- _WHAT YOU SHOULD DO_
Write the data below out again, unchanged.

-- SUPPLIED INFORMATION follows --

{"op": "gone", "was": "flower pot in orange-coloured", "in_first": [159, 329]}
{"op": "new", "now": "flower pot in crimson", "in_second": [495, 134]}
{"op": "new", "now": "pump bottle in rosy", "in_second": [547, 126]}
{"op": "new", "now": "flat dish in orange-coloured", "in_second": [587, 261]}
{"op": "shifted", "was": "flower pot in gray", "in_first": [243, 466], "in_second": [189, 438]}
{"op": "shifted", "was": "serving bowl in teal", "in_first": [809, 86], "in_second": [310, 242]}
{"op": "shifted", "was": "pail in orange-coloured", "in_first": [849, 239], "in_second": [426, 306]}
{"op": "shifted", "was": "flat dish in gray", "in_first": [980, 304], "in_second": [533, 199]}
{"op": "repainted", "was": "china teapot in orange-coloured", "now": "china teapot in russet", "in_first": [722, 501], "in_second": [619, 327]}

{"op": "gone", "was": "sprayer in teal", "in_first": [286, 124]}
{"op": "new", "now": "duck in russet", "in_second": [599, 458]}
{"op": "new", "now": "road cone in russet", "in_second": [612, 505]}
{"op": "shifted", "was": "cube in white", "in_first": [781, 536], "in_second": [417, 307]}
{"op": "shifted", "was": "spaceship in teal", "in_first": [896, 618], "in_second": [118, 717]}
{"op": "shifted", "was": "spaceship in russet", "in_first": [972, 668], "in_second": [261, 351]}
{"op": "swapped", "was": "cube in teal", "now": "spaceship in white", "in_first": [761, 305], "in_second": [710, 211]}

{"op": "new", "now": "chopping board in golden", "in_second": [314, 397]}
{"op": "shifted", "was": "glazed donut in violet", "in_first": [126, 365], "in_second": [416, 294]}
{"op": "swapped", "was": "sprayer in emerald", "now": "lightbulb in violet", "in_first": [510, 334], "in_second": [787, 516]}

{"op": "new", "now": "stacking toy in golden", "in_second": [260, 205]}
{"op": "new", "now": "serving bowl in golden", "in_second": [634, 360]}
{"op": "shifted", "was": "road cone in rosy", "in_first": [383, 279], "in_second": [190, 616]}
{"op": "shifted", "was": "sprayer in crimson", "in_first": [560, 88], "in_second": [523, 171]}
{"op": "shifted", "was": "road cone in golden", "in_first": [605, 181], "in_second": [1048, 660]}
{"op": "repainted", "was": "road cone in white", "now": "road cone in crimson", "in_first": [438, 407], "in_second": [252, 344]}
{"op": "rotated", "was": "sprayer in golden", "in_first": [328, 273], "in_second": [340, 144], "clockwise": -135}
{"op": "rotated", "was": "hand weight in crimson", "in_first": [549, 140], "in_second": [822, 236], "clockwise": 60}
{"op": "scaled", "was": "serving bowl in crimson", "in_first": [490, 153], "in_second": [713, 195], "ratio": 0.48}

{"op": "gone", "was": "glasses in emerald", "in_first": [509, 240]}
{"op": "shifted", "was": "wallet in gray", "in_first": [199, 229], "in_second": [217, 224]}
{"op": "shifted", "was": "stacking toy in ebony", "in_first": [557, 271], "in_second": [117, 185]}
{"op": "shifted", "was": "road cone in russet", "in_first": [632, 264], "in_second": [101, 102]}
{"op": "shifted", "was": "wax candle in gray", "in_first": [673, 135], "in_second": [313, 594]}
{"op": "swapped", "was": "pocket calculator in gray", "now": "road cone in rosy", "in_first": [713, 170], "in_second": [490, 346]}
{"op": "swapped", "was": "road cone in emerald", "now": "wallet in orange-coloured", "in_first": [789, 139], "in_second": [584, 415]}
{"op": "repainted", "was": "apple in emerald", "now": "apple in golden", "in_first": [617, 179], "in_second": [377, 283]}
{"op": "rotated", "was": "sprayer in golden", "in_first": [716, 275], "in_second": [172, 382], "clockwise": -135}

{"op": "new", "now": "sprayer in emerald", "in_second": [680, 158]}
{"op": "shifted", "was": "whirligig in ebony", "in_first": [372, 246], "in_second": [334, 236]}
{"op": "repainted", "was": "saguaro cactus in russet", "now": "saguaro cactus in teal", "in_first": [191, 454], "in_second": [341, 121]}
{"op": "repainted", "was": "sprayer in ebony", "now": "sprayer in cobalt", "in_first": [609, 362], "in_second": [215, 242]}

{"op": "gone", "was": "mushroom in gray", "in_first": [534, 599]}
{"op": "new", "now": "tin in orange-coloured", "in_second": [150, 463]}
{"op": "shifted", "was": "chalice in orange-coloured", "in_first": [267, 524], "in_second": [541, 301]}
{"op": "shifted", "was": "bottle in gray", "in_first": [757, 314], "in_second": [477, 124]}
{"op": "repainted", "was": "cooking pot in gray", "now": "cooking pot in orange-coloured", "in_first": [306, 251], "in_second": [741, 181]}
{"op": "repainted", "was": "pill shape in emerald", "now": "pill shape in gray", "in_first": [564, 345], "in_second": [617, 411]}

-- SUPPLIED INFORMATION concluded --

- _WRITTEN ANSWER_
{"op": "gone", "was": "flower pot in orange-coloured", "in_first": [159, 329]}
{"op": "new", "now": "flower pot in crimson", "in_second": [495, 134]}
{"op": "new", "now": "pump bottle in rosy", "in_second": [547, 126]}
{"op": "new", "now": "flat dish in orange-coloured", "in_second": [587, 261]}
{"op": "shifted", "was": "flower pot in gray", "in_first": [243, 466], "in_second": [189, 438]}
{"op": "shifted", "was": "serving bowl in teal", "in_first": [809, 86], "in_second": [310, 242]}
{"op": "shifted", "was": "pail in orange-coloured", "in_first": [849, 239], "in_second": [426, 306]}
{"op": "shifted", "was": "flat dish in gray", "in_first": [980, 304], "in_second": [533, 199]}
{"op": "repainted", "was": "china teapot in orange-coloured", "now": "china teapot in russet", "in_first": [722, 501], "in_second": [619, 327]}

{"op": "gone", "was": "sprayer in teal", "in_first": [286, 124]}
{"op": "new", "now": "duck in russet", "in_second": [599, 458]}
{"op": "new", "now": "road cone in russet", "in_second": [612, 505]}
{"op": "shifted", "was": "cube in white", "in_first": [781, 536], "in_second": [417, 307]}
{"op": "shifted", "was": "spaceship in teal", "in_first": [896, 618], "in_second": [118, 717]}
{"op": "shifted", "was": "spaceship in russet", "in_first": [972, 668], "in_second": [261, 351]}
{"op": "swapped", "was": "cube in teal", "now": "spaceship in white", "in_first": [761, 305], "in_second": [710, 211]}

{"op": "new", "now": "chopping board in golden", "in_second": [314, 397]}
{"op": "shifted", "was": "glazed donut in violet", "in_first": [126, 365], "in_second": [416, 294]}
{"op": "swapped", "was": "sprayer in emerald", "now": "lightbulb in violet", "in_first": [510, 334], "in_second": [787, 516]}

{"op": "new", "now": "stacking toy in golden", "in_second": [260, 205]}
{"op": "new", "now": "serving bowl in golden", "in_second": [634, 360]}
{"op": "shifted", "was": "road cone in rosy", "in_first": [383, 279], "in_second": [190, 616]}
{"op": "shifted", "was": "sprayer in crimson", "in_first": [560, 88], "in_second": [523, 171]}
{"op": "shifted", "was": "road cone in golden", "in_first": [605, 181], "in_second": [1048, 660]}
{"op": "repainted", "was": "road cone in white", "now": "road cone in crimson", "in_first": [438, 407], "in_second": [252, 344]}
{"op": "rotated", "was": "sprayer in golden", "in_first": [328, 273], "in_second": [340, 144], "clockwise": -135}
{"op": "rotated", "was": "hand weight in crimson", "in_first": [549, 140], "in_second": [822, 236], "clockwise": 60}
{"op": "scaled", "was": "serving bowl in crimson", "in_first": [490, 153], "in_second": [713, 195], "ratio": 0.48}

{"op": "gone", "was": "glasses in emerald", "in_first": [509, 240]}
{"op": "shifted", "was": "wallet in gray", "in_first": [199, 229], "in_second": [217, 224]}
{"op": "shifted", "was": "stacking toy in ebony", "in_first": [557, 271], "in_second": [117, 185]}
{"op": "shifted", "was": "road cone in russet", "in_first": [632, 264], "in_second": [101, 102]}
{"op": "shifted", "was": "wax candle in gray", "in_first": [673, 135], "in_second": [313, 594]}
{"op": "swapped", "was": "pocket calculator in gray", "now": "road cone in rosy", "in_first": [713, 170], "in_second": [490, 346]}
{"op": "swapped", "was": "road cone in emerald", "now": "wallet in orange-coloured", "in_first": [789, 139], "in_second": [584, 415]}
{"op": "repainted", "was": "apple in emerald", "now": "apple in golden", "in_first": [617, 179], "in_second": [377, 283]}
{"op": "rotated", "was": "sprayer in golden", "in_first": [716, 275], "in_second": [172, 382], "clockwise": -135}

{"op": "new", "now": "sprayer in emerald", "in_second": [680, 158]}
{"op": "shifted", "was": "whirligig in ebony", "in_first": [372, 246], "in_second": [334, 236]}
{"op": "repainted", "was": "saguaro cactus in russet", "now": "saguaro cactus in teal", "in_first": [191, 454], "in_second": [341, 121]}
{"op": "repainted", "was": "sprayer in ebony", "now": "sprayer in cobalt", "in_first": [609, 362], "in_second": [215, 242]}

{"op": "gone", "was": "mushroom in gray", "in_first": [534, 599]}
{"op": "new", "now": "tin in orange-coloured", "in_second": [150, 463]}
{"op": "shifted", "was": "chalice in orange-coloured", "in_first": [267, 524], "in_second": [541, 301]}
{"op": "shifted", "was": "bottle in gray", "in_first": [757, 314], "in_second": [477, 124]}
{"op": "repainted", "was": "cooking pot in gray", "now": "cooking pot in orange-coloured", "in_first": [306, 251], "in_second": [741, 181]}
{"op": "repainted", "was": "pill shape in emerald", "now": "pill shape in gray", "in_first": [564, 345], "in_second": [617, 411]}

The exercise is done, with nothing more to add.